(ACTIVITY):
From the records below, output exactly the lines running from the line containing "added: pure white" through the line containing "moved: red parcel", and no others.
===== MATERIAL TO PROCESS =====
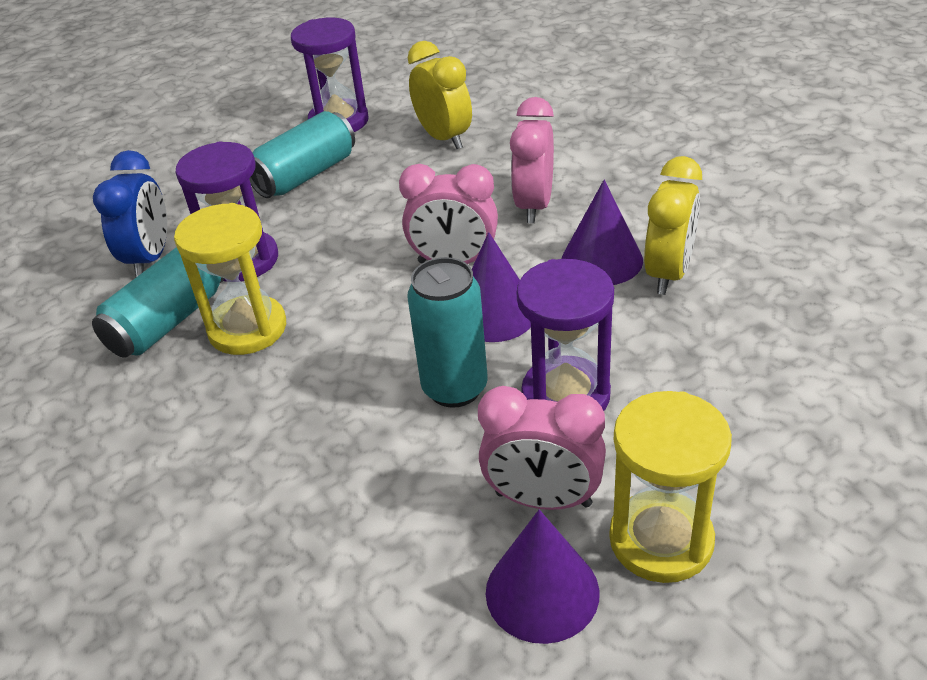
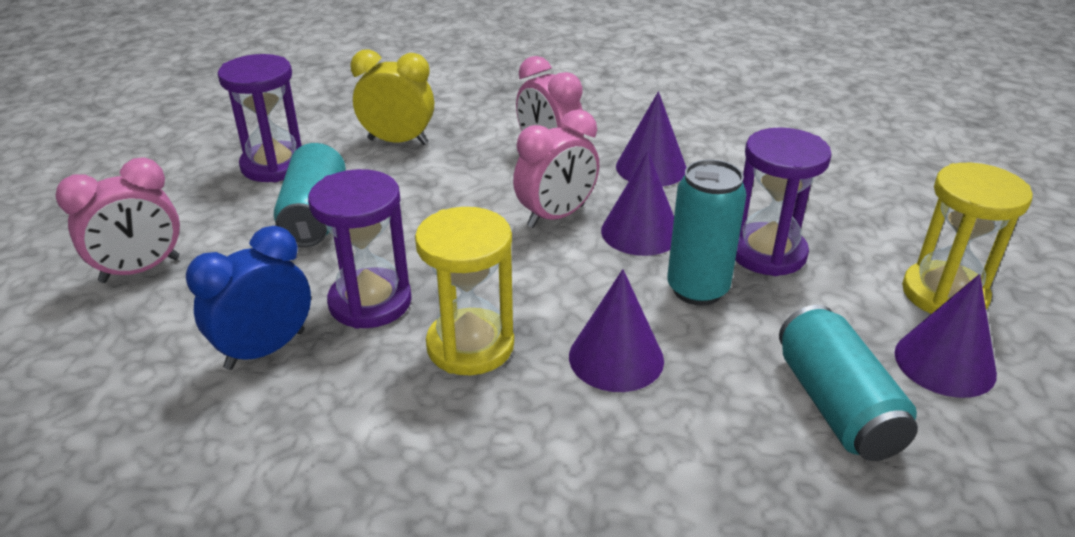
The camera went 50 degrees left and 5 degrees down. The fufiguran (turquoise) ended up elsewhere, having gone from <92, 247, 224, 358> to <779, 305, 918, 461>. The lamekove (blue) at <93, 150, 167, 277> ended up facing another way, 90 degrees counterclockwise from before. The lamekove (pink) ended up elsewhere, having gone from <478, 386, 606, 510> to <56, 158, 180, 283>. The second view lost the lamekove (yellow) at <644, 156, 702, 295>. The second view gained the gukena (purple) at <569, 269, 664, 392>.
=====
===== MATERIAL TO PROCESS =====
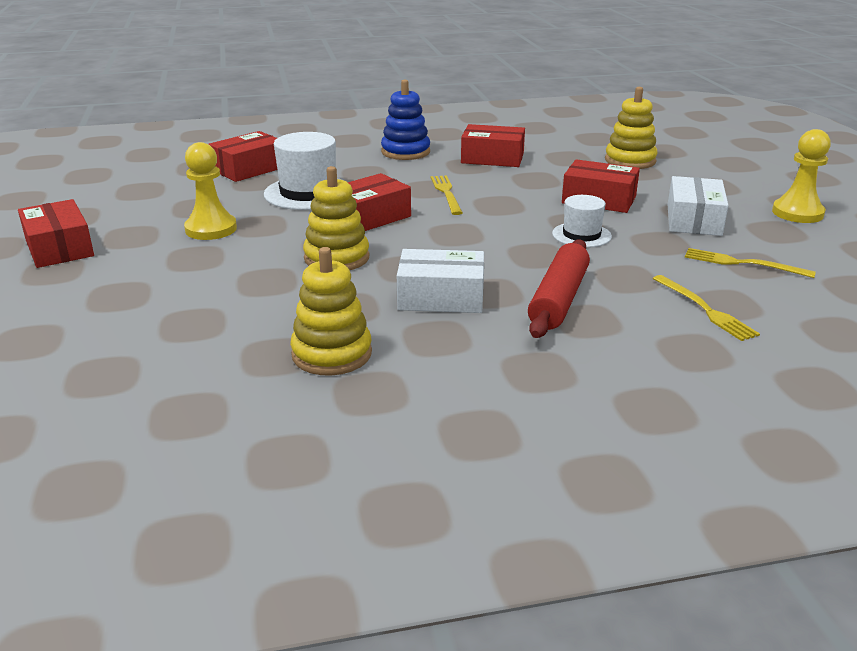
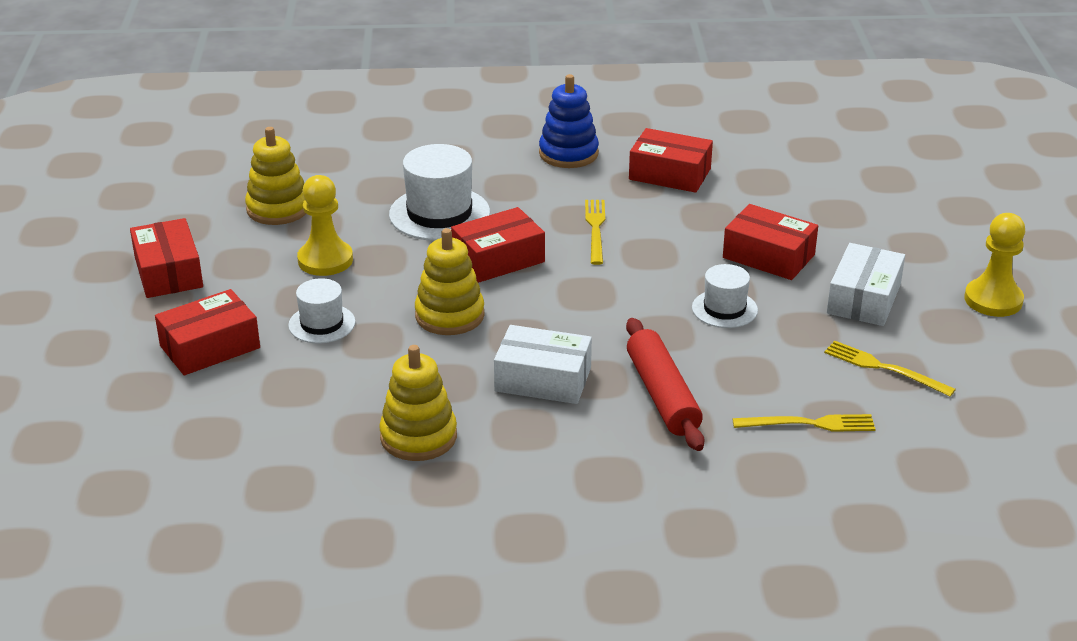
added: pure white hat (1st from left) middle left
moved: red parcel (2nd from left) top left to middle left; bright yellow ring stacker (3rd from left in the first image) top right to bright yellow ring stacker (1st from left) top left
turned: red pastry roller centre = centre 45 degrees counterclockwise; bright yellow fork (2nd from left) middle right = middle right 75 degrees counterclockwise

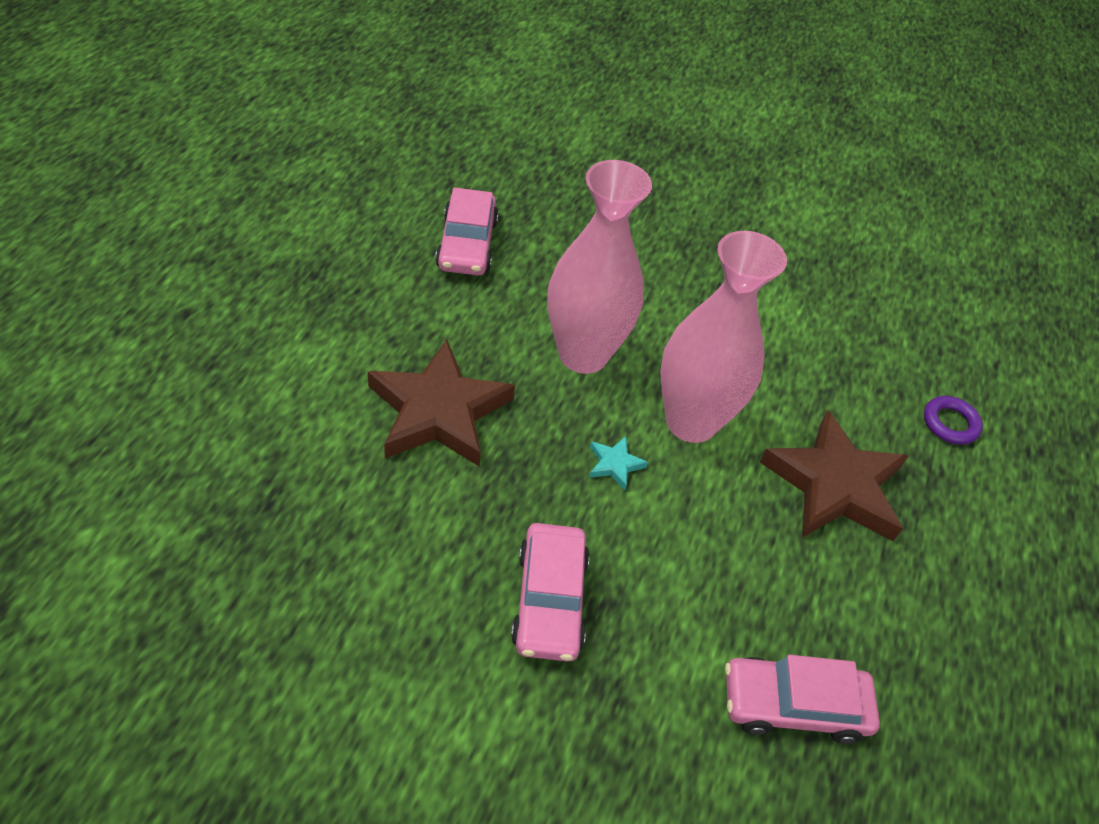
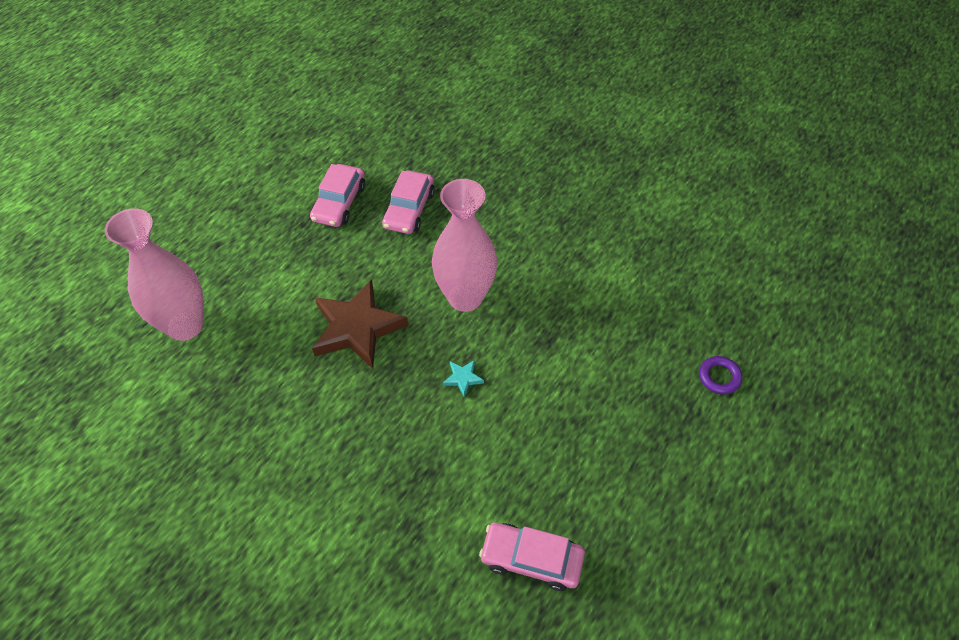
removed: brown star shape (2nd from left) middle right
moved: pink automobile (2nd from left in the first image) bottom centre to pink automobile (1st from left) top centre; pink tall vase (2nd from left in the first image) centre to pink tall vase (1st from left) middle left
=====
(WRITTEN ANSWER):
added: pure white hat (1st from left) middle left
moved: red parcel (2nd from left) top left to middle left; bright yellow ring stacker (3rd from left in the first image) top right to bright yellow ring stacker (1st from left) top left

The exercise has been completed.